Records supplied:
++++++++++++++++++++

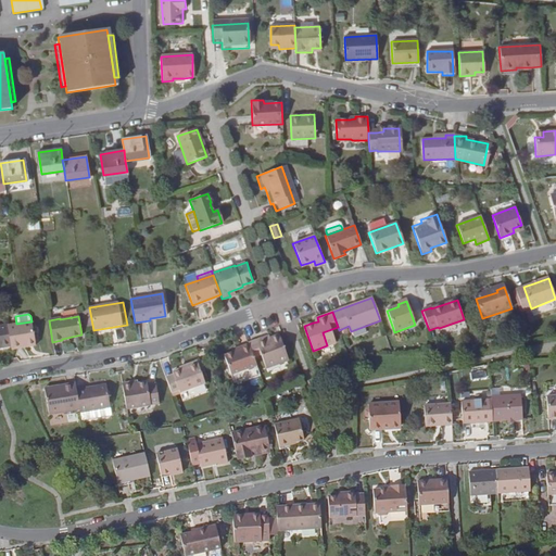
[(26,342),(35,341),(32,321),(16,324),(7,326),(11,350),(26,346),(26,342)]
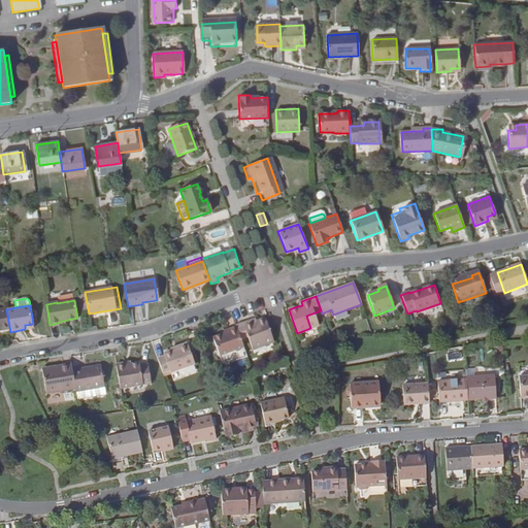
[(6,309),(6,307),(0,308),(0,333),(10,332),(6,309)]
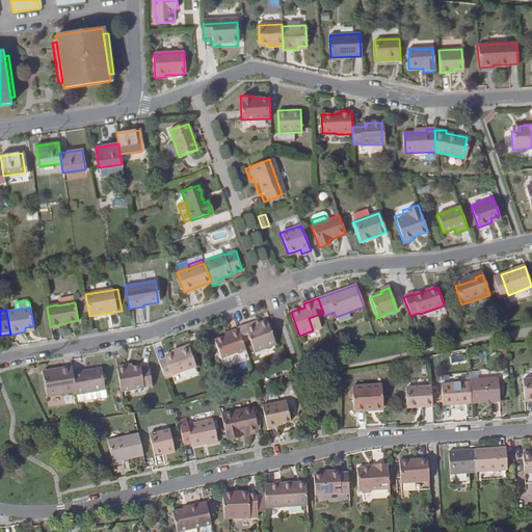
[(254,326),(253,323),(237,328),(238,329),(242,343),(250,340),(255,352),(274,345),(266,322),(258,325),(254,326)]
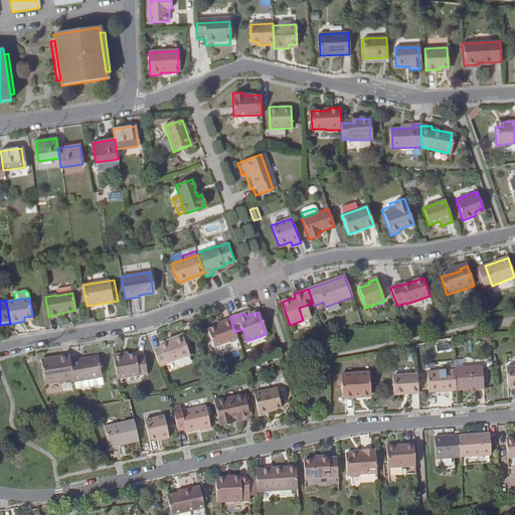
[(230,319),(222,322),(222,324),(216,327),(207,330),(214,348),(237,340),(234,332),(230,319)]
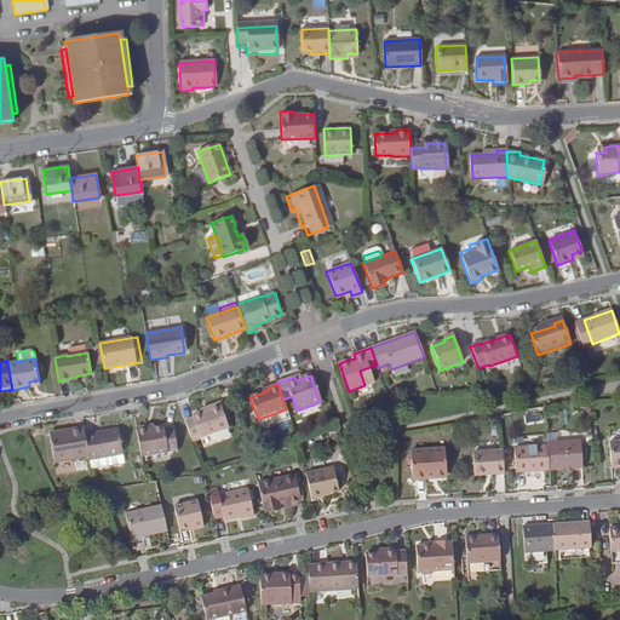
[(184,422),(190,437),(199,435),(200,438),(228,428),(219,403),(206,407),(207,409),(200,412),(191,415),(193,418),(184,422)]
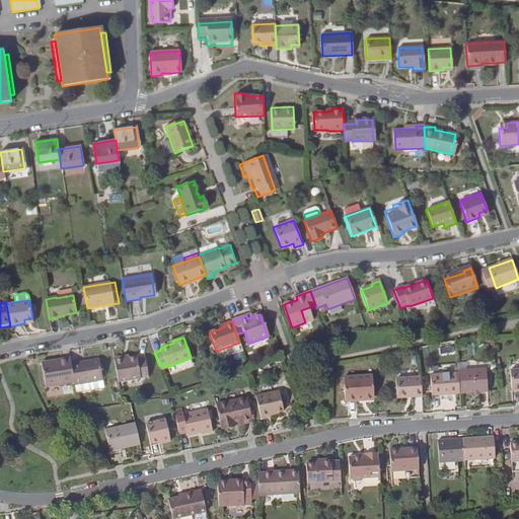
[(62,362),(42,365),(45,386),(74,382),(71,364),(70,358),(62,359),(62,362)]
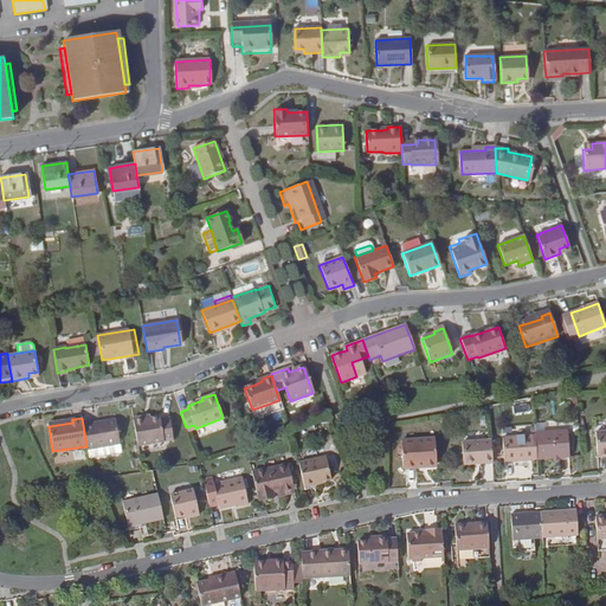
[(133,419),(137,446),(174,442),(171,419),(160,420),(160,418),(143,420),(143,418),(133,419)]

++++++++++++++++++++

What this task involves: Would you please print the entries once more, word for word, minus the pictures?

Task answer:
[(26,342),(35,341),(32,321),(16,324),(7,326),(11,350),(26,346),(26,342)]
[(6,309),(6,307),(0,308),(0,333),(10,332),(6,309)]
[(254,326),(253,323),(237,328),(238,329),(242,343),(250,340),(255,352),(274,345),(266,322),(258,325),(254,326)]
[(230,319),(222,322),(222,324),(216,327),(207,330),(214,348),(237,340),(234,332),(230,319)]
[(184,422),(190,437),(199,435),(200,438),(228,428),(219,403),(206,407),(207,409),(200,412),(191,415),(193,418),(184,422)]
[(62,362),(42,365),(45,386),(74,382),(71,364),(70,358),(62,359),(62,362)]
[(133,419),(137,446),(174,442),(171,419),(160,420),(160,418),(143,420),(143,418),(133,419)]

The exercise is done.